## Exercise prompt
Reproduce the records precisely. Omit every picture.

## Dataset records
------------------------------

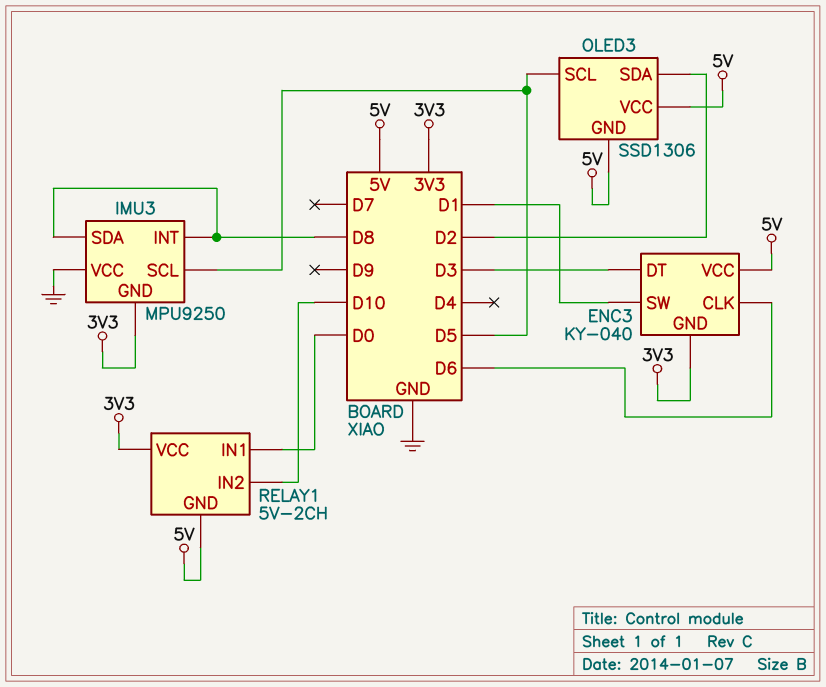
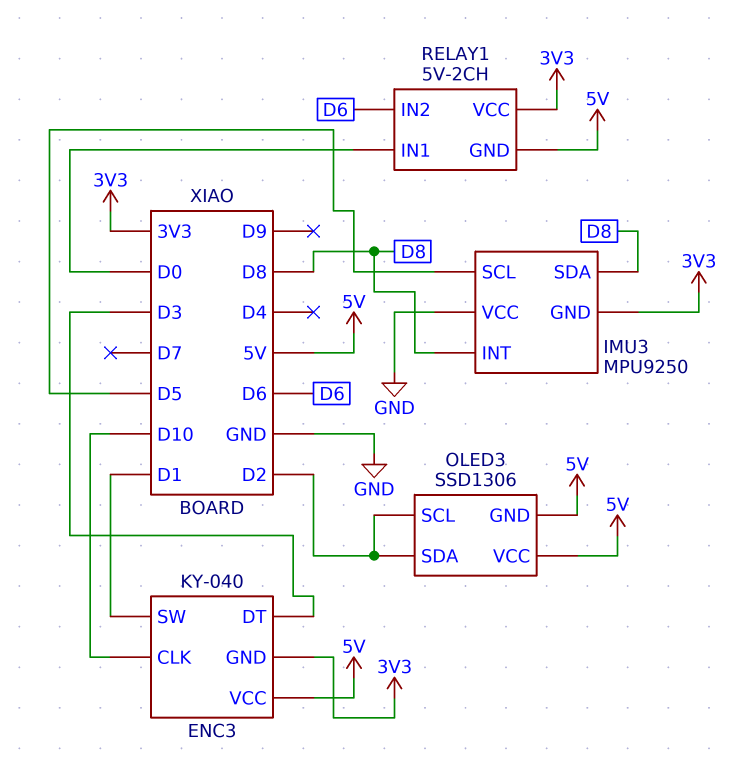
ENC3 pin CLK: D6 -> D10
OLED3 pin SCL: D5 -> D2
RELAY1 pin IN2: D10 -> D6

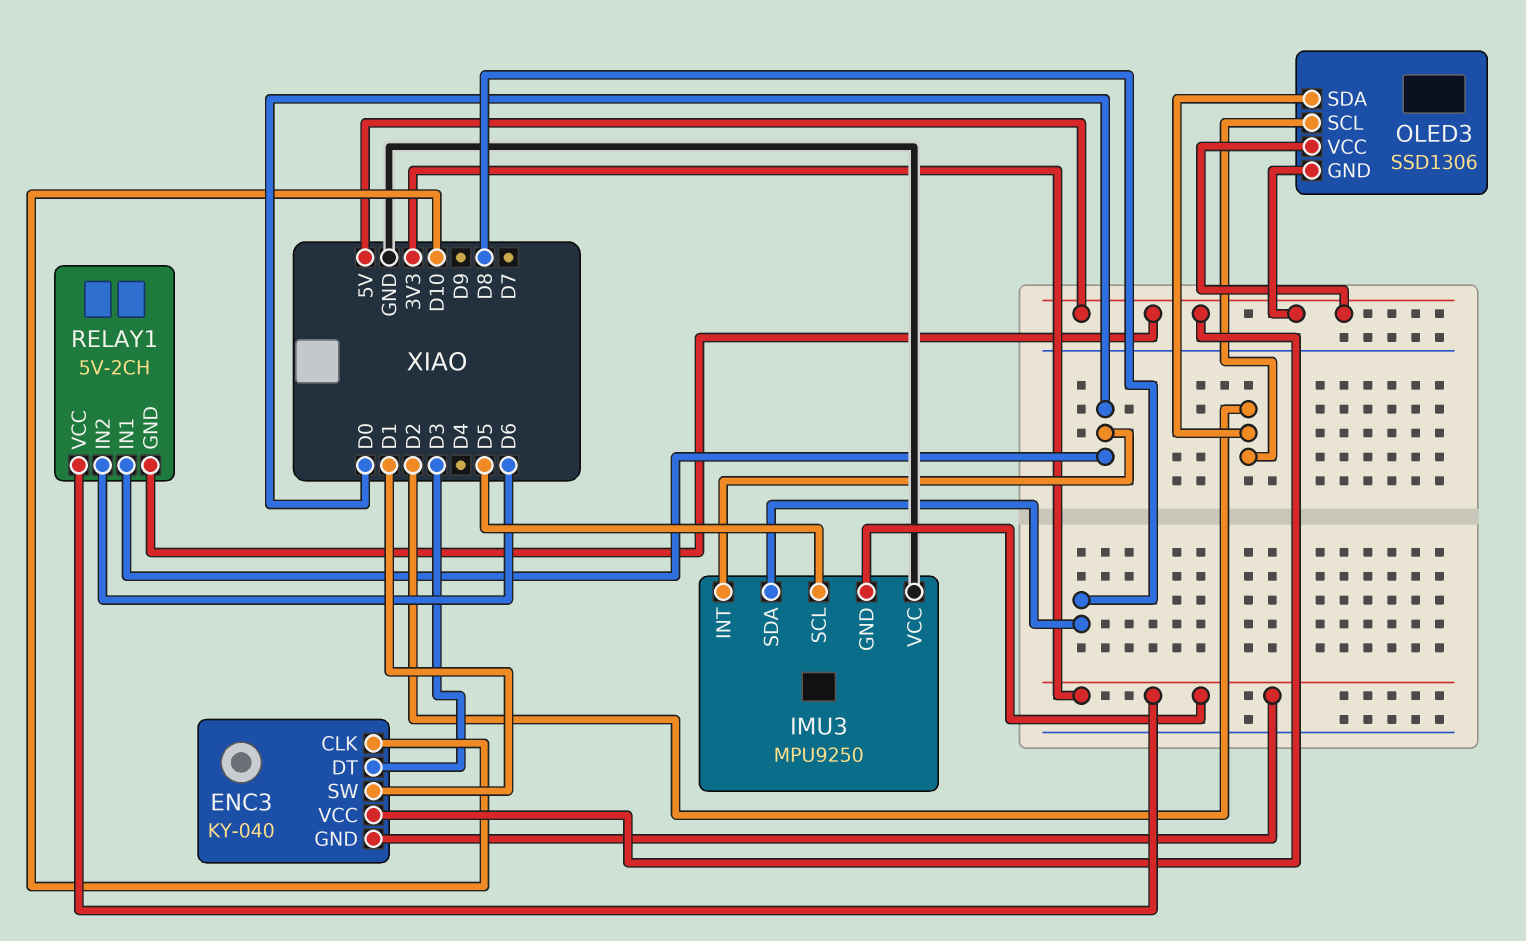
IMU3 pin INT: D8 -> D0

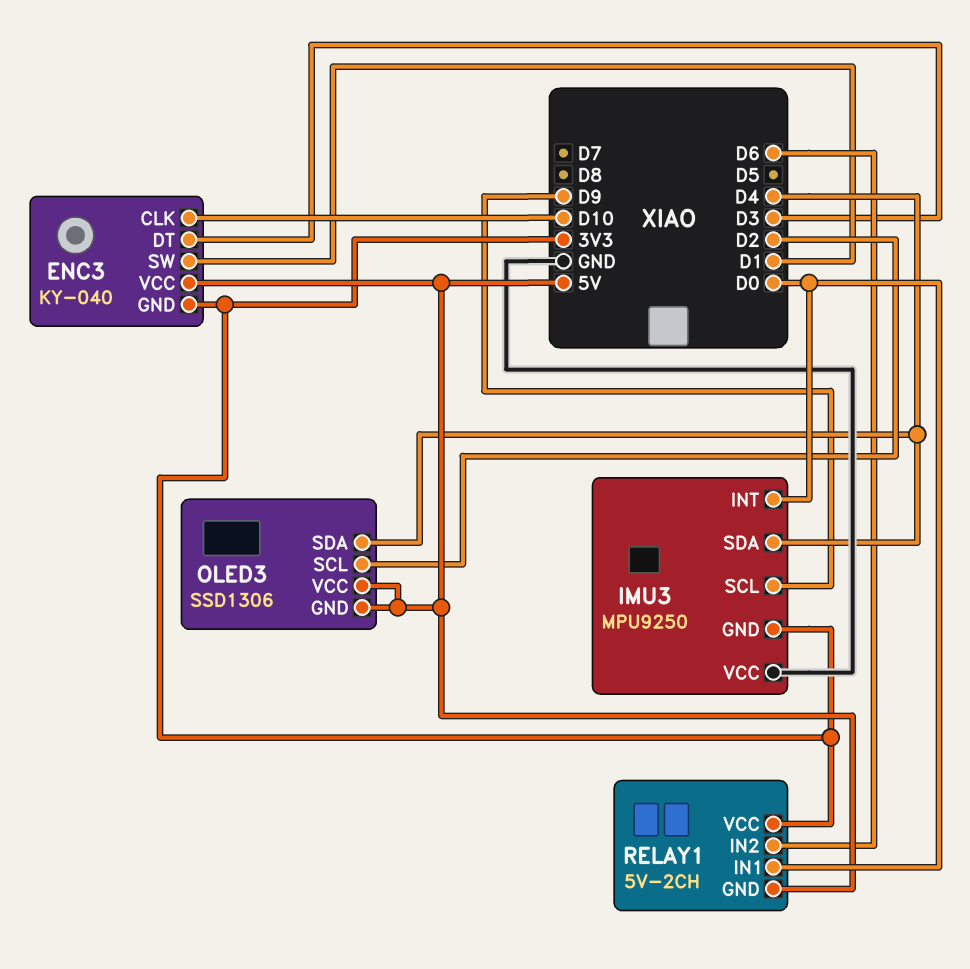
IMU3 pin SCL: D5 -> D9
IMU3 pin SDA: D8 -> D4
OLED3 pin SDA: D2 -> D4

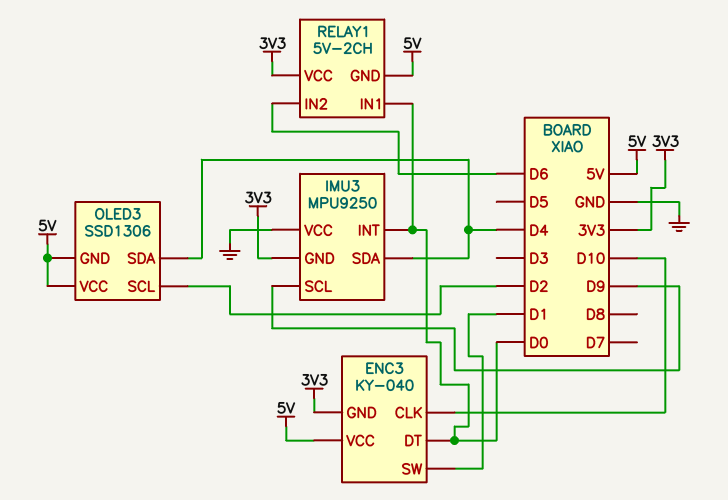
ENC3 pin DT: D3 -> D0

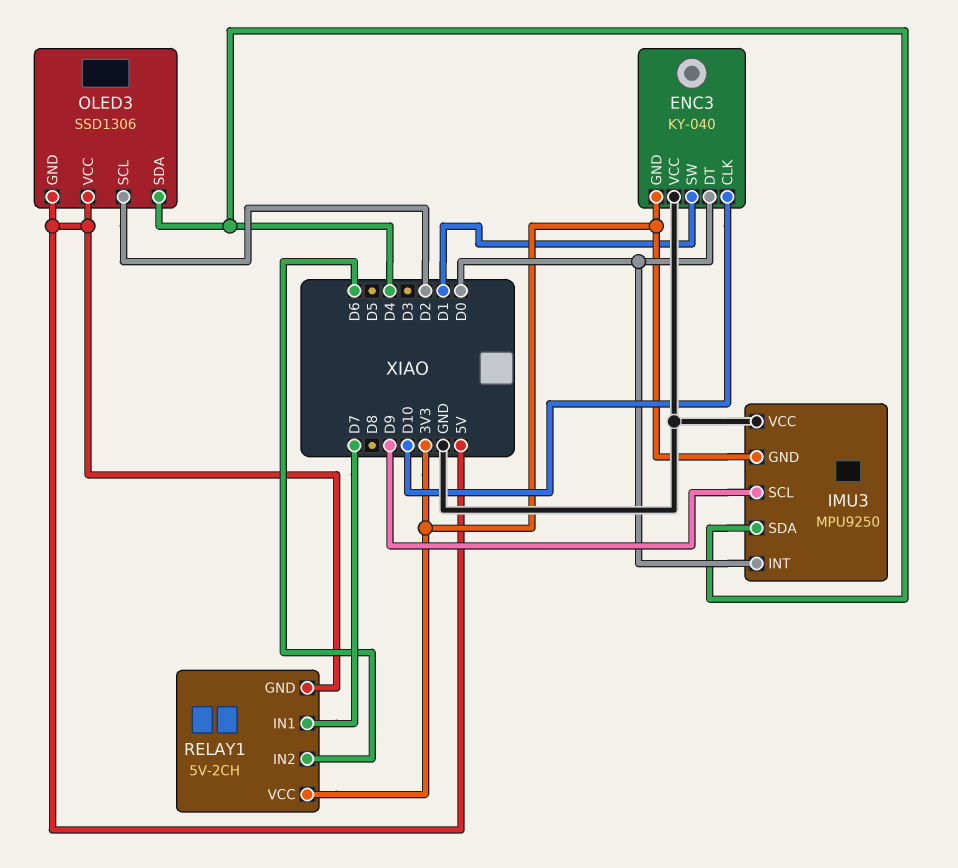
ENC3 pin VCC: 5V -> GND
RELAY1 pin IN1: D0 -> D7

------------------------------

## Written solution
ENC3 pin CLK: D6 -> D10
OLED3 pin SCL: D5 -> D2
RELAY1 pin IN2: D10 -> D6

IMU3 pin INT: D8 -> D0

IMU3 pin SCL: D5 -> D9
IMU3 pin SDA: D8 -> D4
OLED3 pin SDA: D2 -> D4

ENC3 pin DT: D3 -> D0

ENC3 pin VCC: 5V -> GND
RELAY1 pin IN1: D0 -> D7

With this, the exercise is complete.